TASK GOAL
Give all of the data below again exactly, and drop the images.

DATA RECORDS
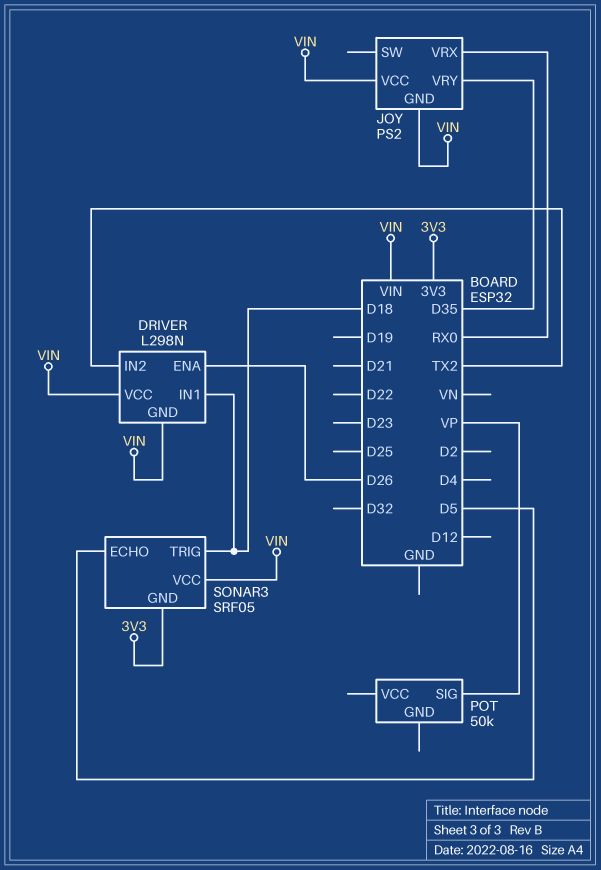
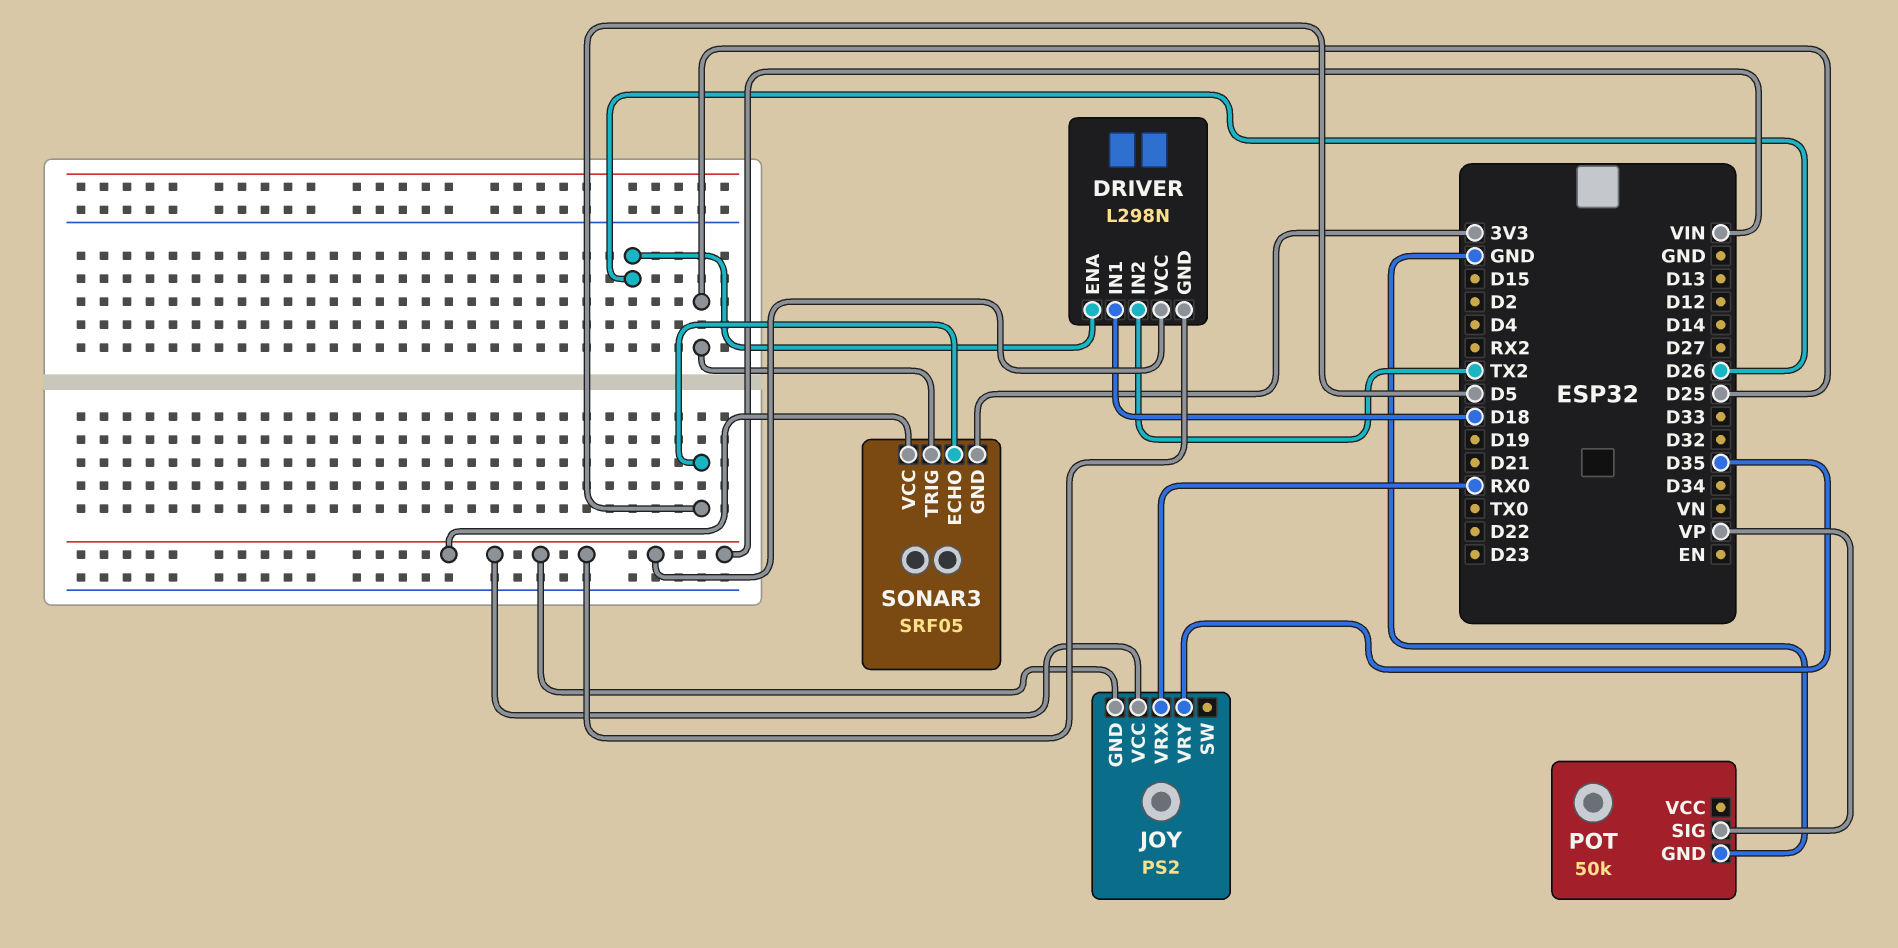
POT pin GND: none -> GND
SONAR3 pin TRIG: D18 -> D25

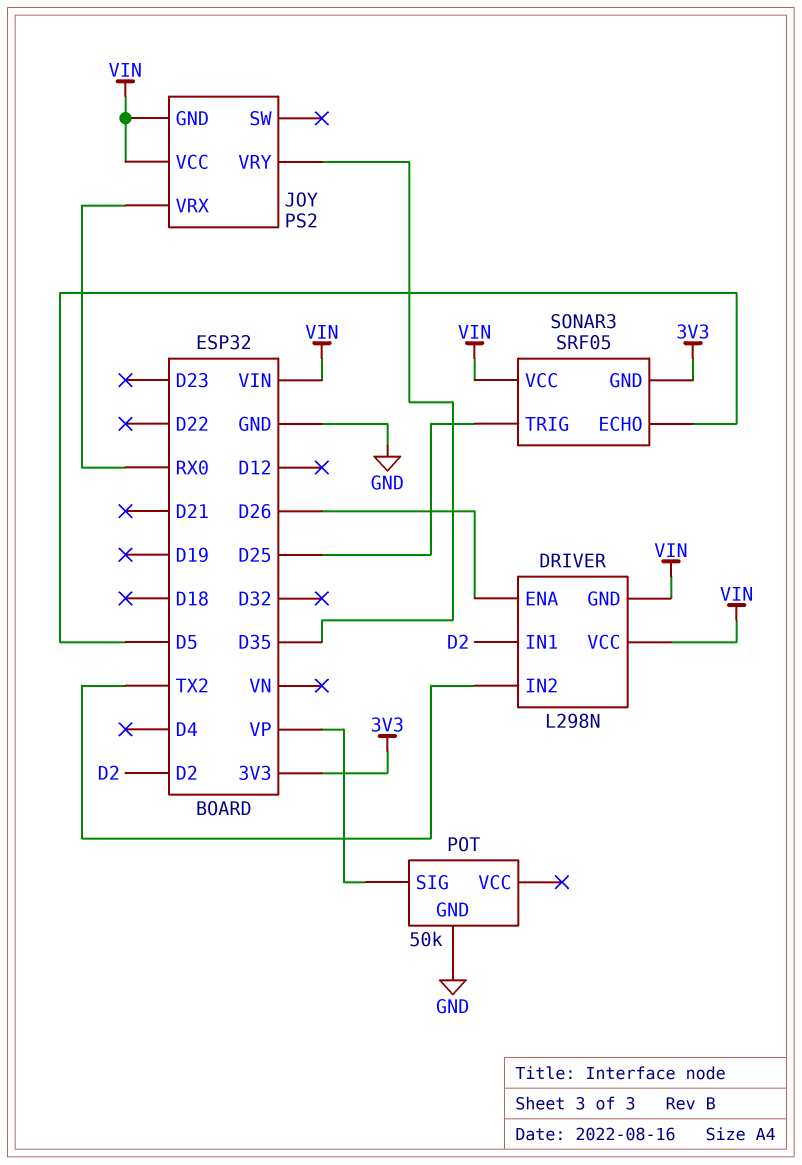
DRIVER pin IN1: D18 -> D2

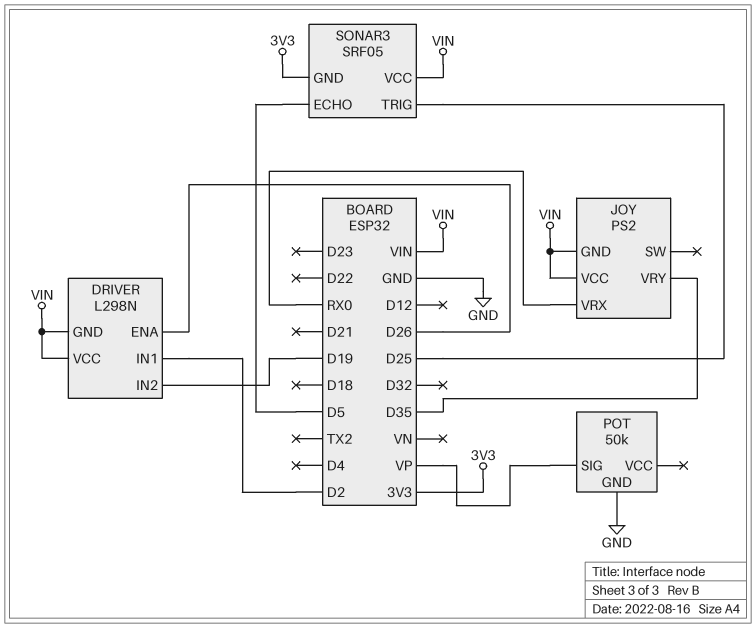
DRIVER pin IN2: TX2 -> D19

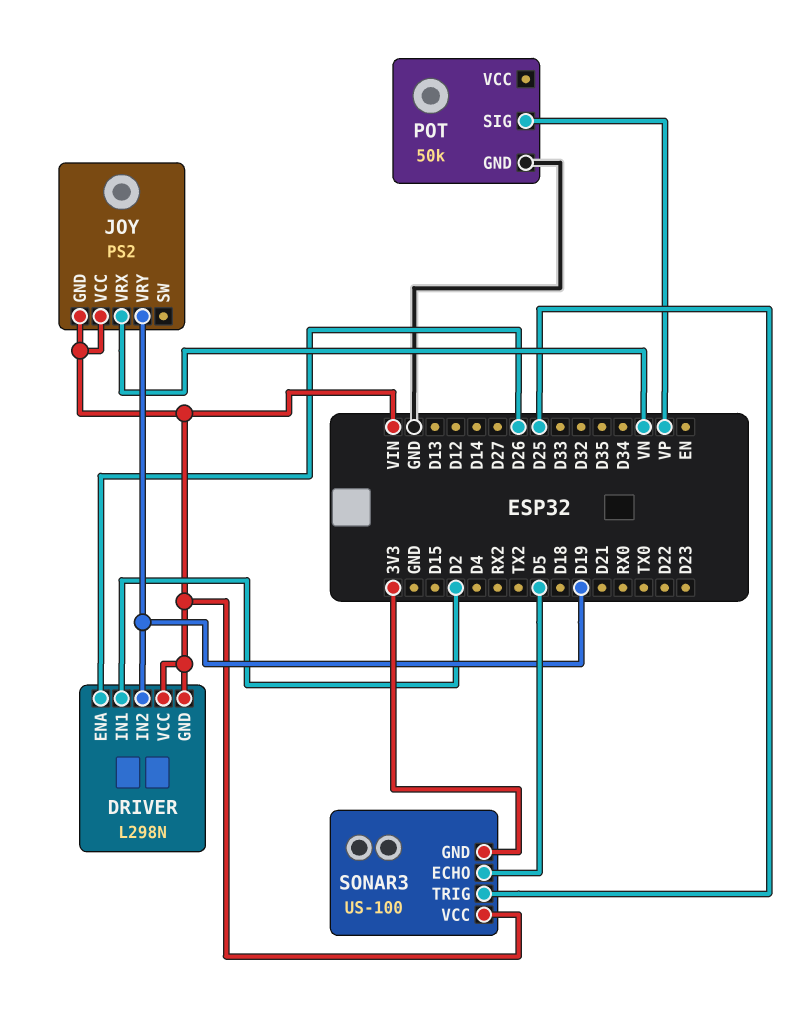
JOY pin VRX: RX0 -> VN
JOY pin VRY: D35 -> D19
SONAR3: SRF05 -> US-100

RESPONSE
POT pin GND: none -> GND
SONAR3 pin TRIG: D18 -> D25

DRIVER pin IN1: D18 -> D2

DRIVER pin IN2: TX2 -> D19

JOY pin VRX: RX0 -> VN
JOY pin VRY: D35 -> D19
SONAR3: SRF05 -> US-100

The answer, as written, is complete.